Work task: Please return each of the entries below exactly as they appear.

Entries shown:
=== Begin Enclosure ===
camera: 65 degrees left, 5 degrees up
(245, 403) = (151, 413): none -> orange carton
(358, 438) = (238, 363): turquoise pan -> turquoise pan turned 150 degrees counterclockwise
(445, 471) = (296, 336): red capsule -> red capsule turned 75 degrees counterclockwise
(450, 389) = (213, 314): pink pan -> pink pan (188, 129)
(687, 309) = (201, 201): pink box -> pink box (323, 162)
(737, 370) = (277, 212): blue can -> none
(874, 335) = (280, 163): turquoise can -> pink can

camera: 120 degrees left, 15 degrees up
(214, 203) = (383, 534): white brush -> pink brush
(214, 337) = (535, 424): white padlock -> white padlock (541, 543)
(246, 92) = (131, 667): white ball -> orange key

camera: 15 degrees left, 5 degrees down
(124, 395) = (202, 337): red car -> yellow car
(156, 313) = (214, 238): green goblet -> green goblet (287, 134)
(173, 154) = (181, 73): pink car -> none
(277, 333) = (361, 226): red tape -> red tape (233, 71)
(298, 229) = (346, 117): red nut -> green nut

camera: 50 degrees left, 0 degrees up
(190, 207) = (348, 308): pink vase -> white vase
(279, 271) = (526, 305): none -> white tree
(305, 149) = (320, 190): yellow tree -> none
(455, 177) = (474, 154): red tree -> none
=== End Enclosure ===
Response to the exercise:
camera: 65 degrees left, 5 degrees up
(245, 403) = (151, 413): none -> orange carton
(358, 438) = (238, 363): turquoise pan -> turquoise pan turned 150 degrees counterclockwise
(445, 471) = (296, 336): red capsule -> red capsule turned 75 degrees counterclockwise
(450, 389) = (213, 314): pink pan -> pink pan (188, 129)
(687, 309) = (201, 201): pink box -> pink box (323, 162)
(737, 370) = (277, 212): blue can -> none
(874, 335) = (280, 163): turquoise can -> pink can

camera: 120 degrees left, 15 degrees up
(214, 203) = (383, 534): white brush -> pink brush
(214, 337) = (535, 424): white padlock -> white padlock (541, 543)
(246, 92) = (131, 667): white ball -> orange key

camera: 15 degrees left, 5 degrees down
(124, 395) = (202, 337): red car -> yellow car
(156, 313) = (214, 238): green goblet -> green goblet (287, 134)
(173, 154) = (181, 73): pink car -> none
(277, 333) = (361, 226): red tape -> red tape (233, 71)
(298, 229) = (346, 117): red nut -> green nut

camera: 50 degrees left, 0 degrees up
(190, 207) = (348, 308): pink vase -> white vase
(279, 271) = (526, 305): none -> white tree
(305, 149) = (320, 190): yellow tree -> none
(455, 177) = (474, 154): red tree -> none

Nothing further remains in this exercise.